-- Data to examine follows --

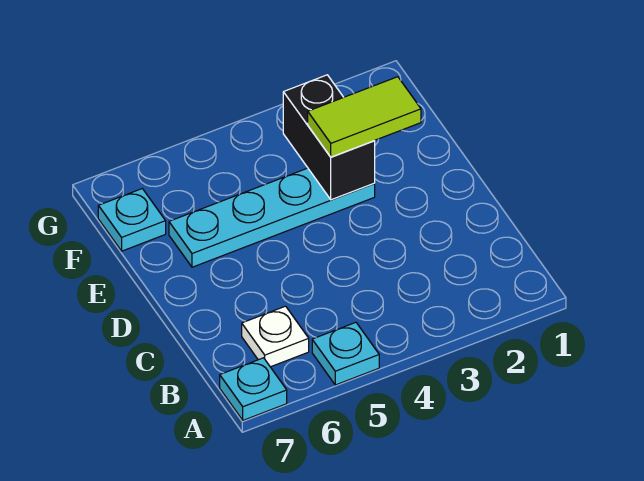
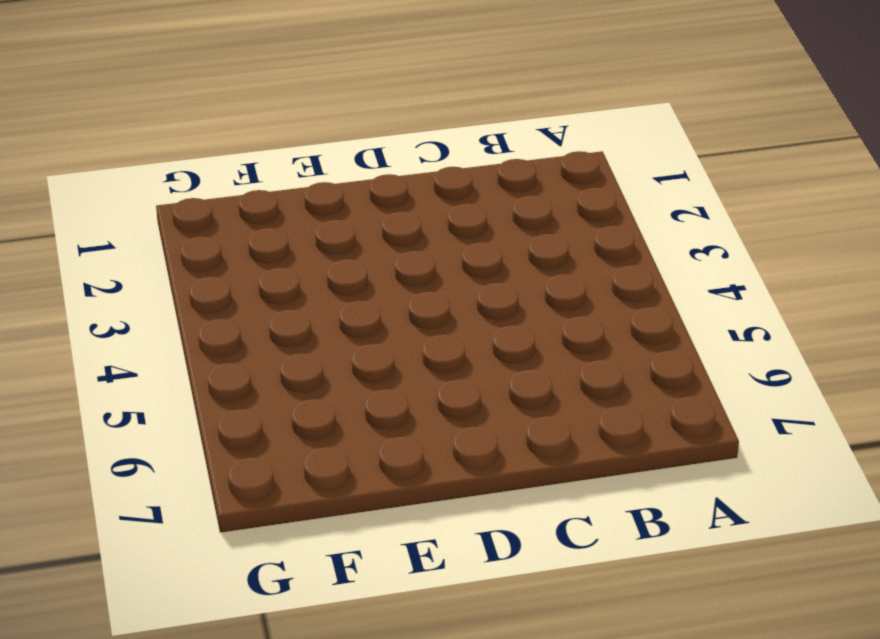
none -> cyan plate A5 level 1
none -> cyan plate A7 level 1

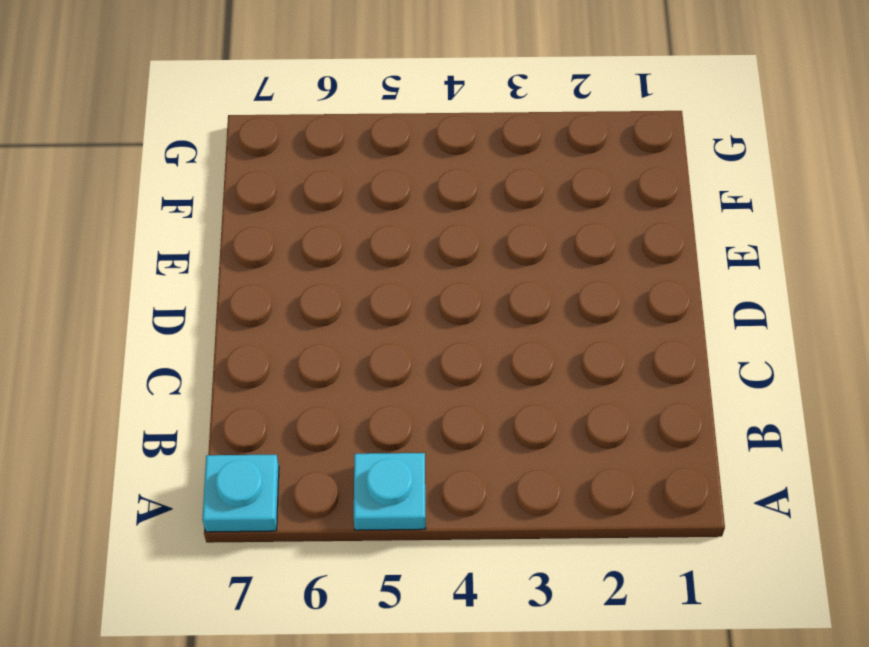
none -> white plate B6 level 1
none -> cyan plate E3:E6 level 1

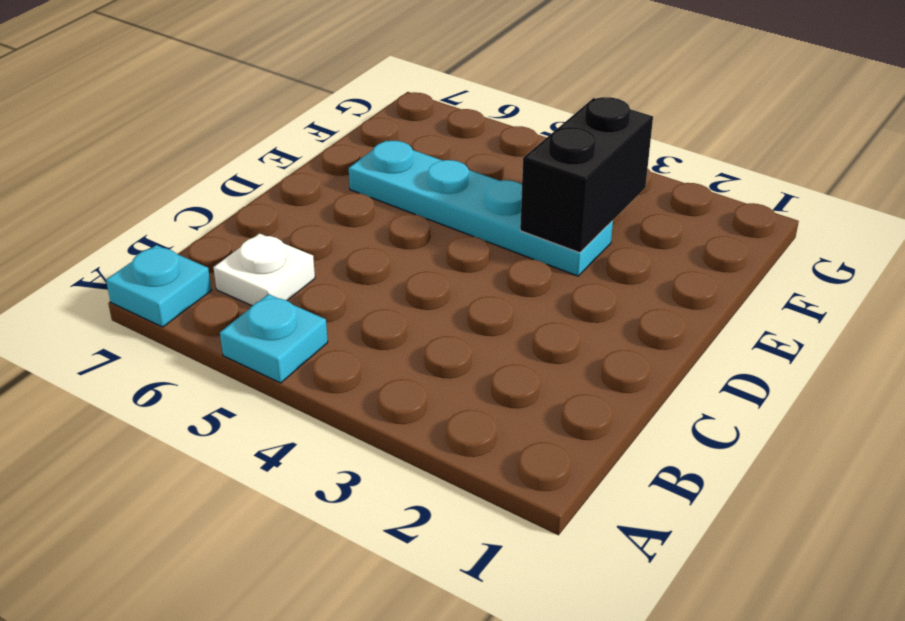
none -> cyan plate F7 level 1
none -> lime tile E2:E3 level 3

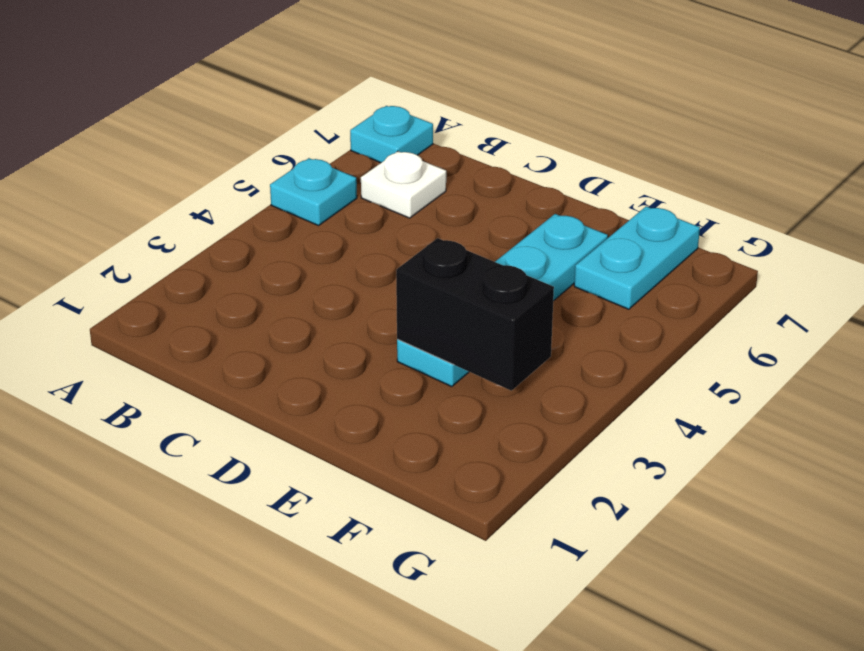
cyan plate F6:F7 level 1 -> cyan plate F7 level 1
none -> lime tile E2:E3 level 3

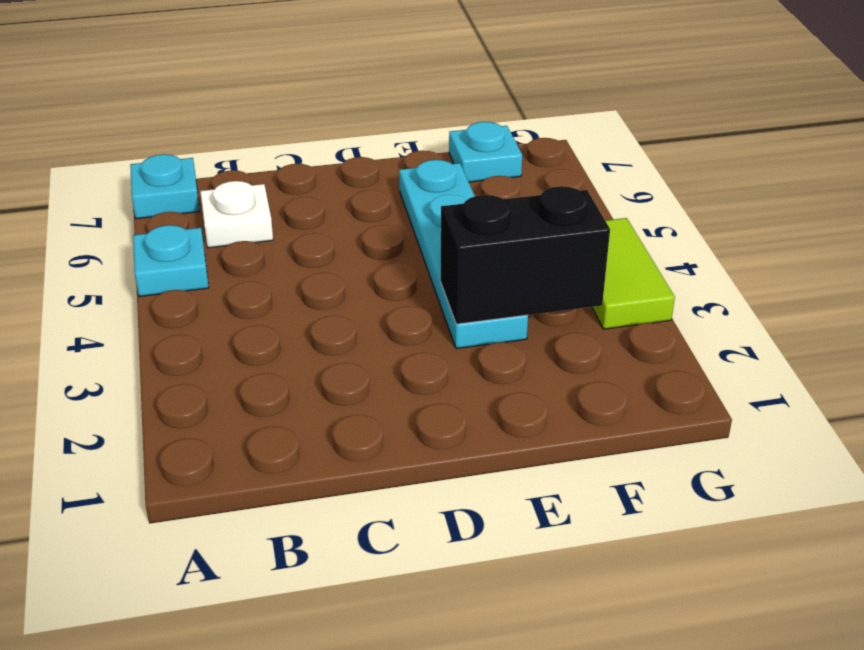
lime tile G3:G4 level 1 -> lime tile E2:E3 level 3

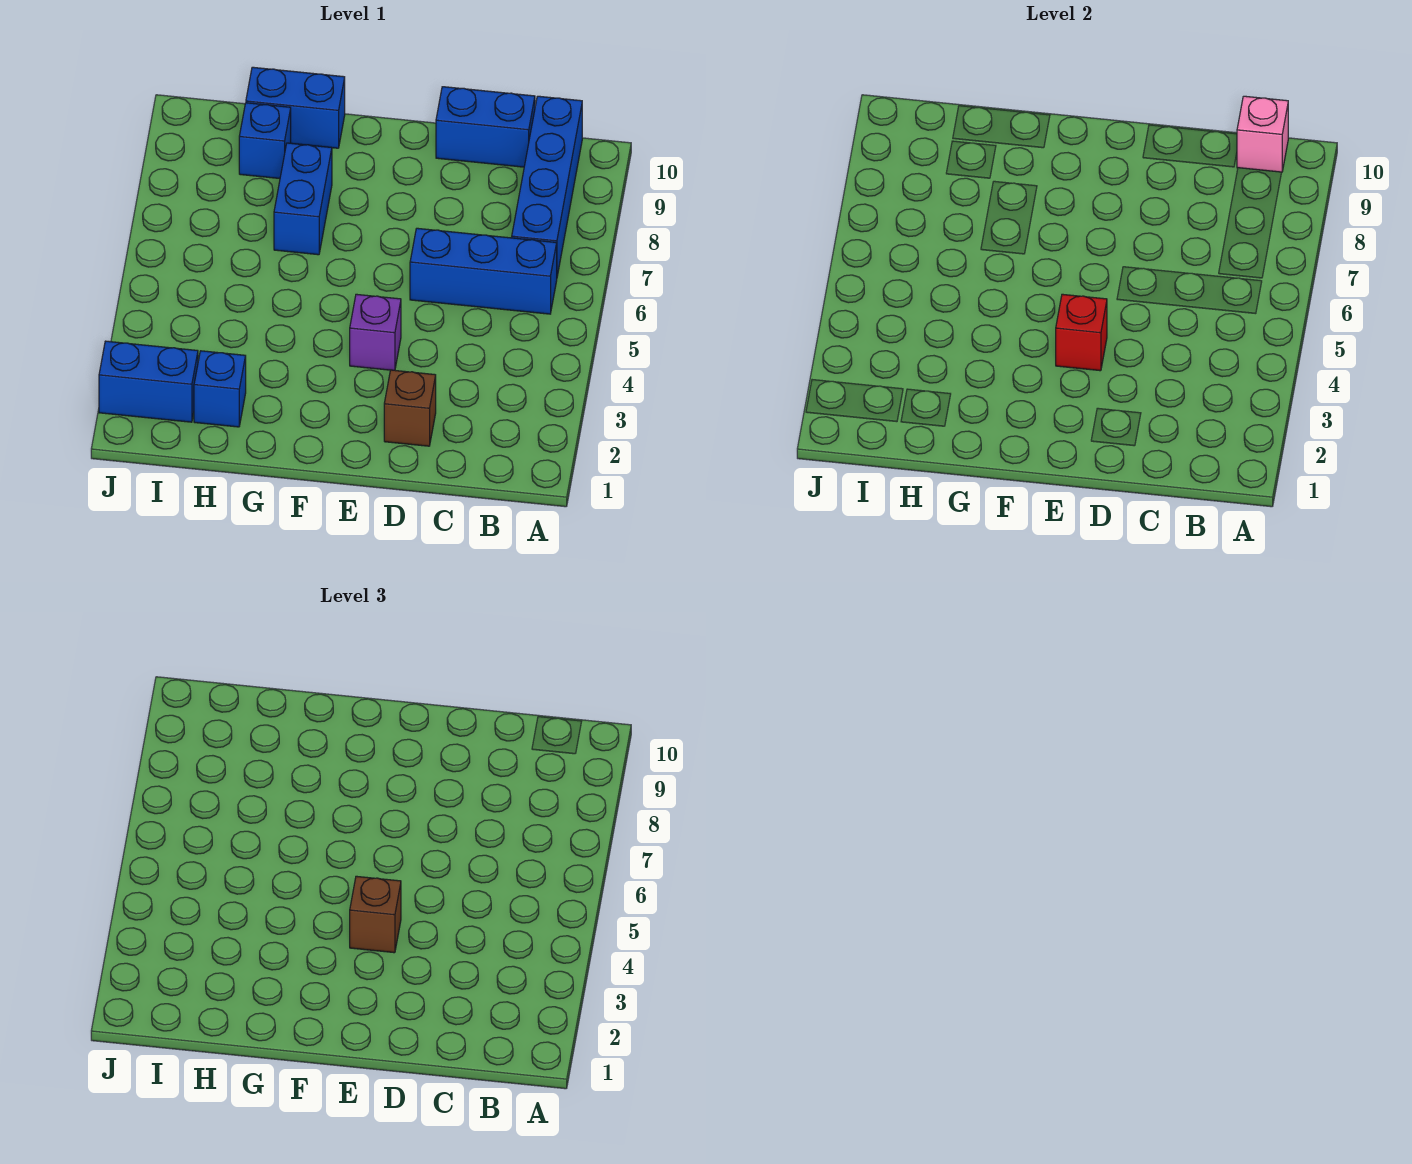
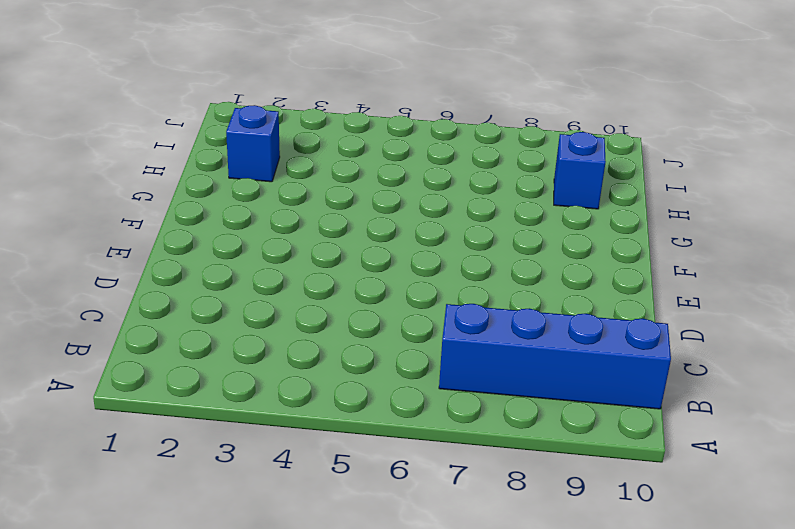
none -> blue brick B6:D6 level 1
none -> blue brick C10:D10 level 1
none -> brown brick D2 level 1

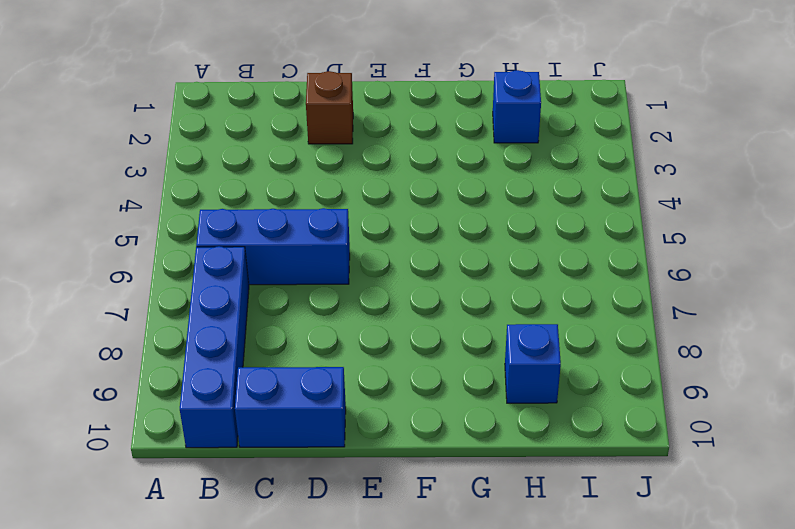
none -> purple brick E4 level 1
none -> blue brick G7:G8 level 1
none -> blue brick G10:H10 level 1

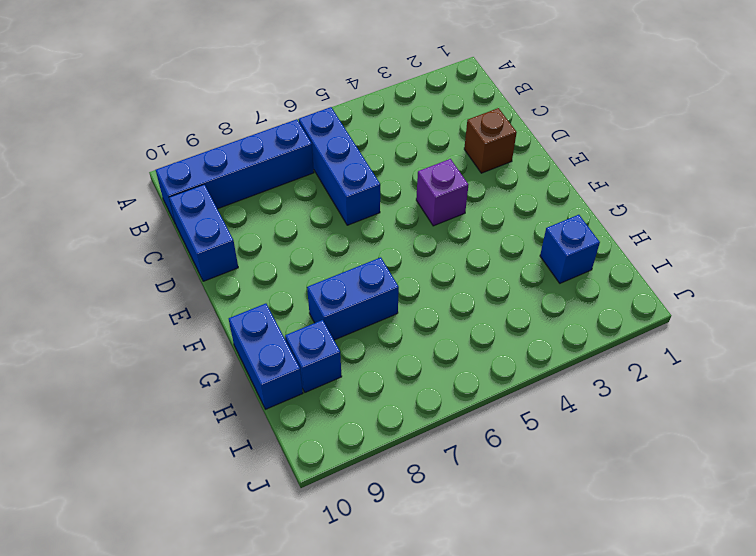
none -> blue brick I2:J2 level 1
none -> pink brick B10 level 2
none -> red brick E4 level 2

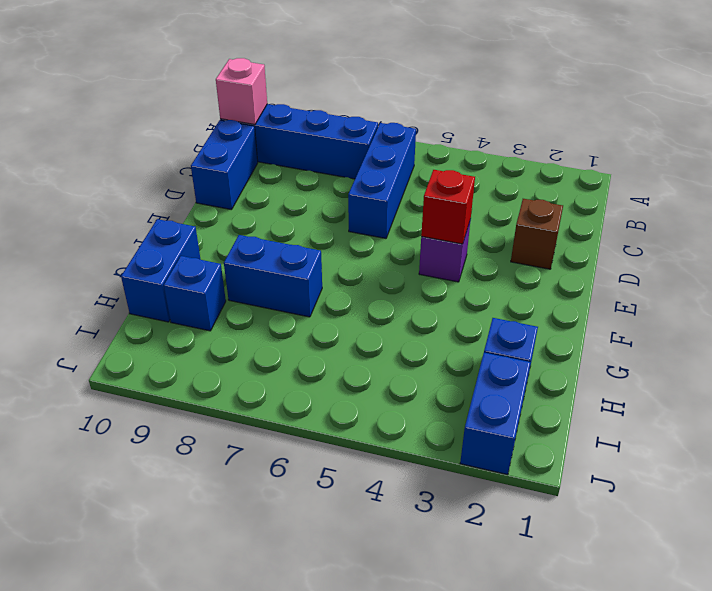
none -> brown brick E4 level 3

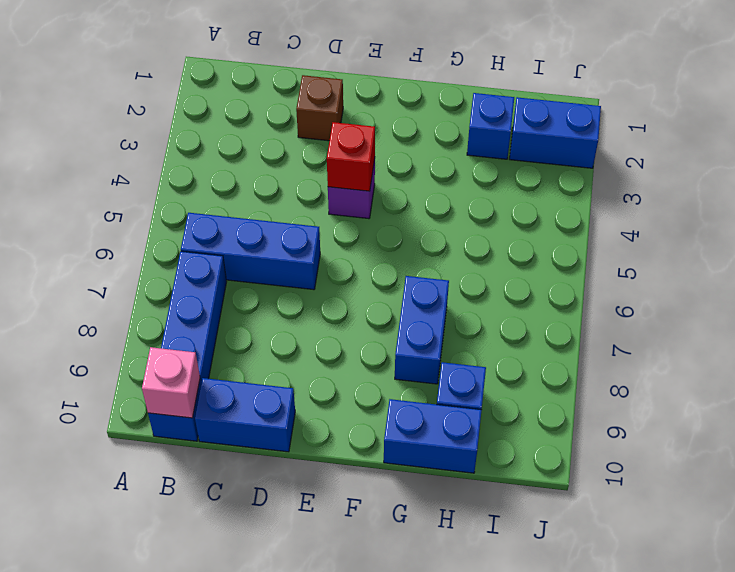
none -> brown brick E4 level 3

-- Data to examine concluded --

A faithful copy of every record is needed here. Leave the images out of it.

none -> cyan plate A5 level 1
none -> cyan plate A7 level 1

none -> white plate B6 level 1
none -> cyan plate E3:E6 level 1

none -> cyan plate F7 level 1
none -> lime tile E2:E3 level 3

cyan plate F6:F7 level 1 -> cyan plate F7 level 1
none -> lime tile E2:E3 level 3

lime tile G3:G4 level 1 -> lime tile E2:E3 level 3

none -> blue brick B6:D6 level 1
none -> blue brick C10:D10 level 1
none -> brown brick D2 level 1

none -> purple brick E4 level 1
none -> blue brick G7:G8 level 1
none -> blue brick G10:H10 level 1

none -> blue brick I2:J2 level 1
none -> pink brick B10 level 2
none -> red brick E4 level 2

none -> brown brick E4 level 3

none -> brown brick E4 level 3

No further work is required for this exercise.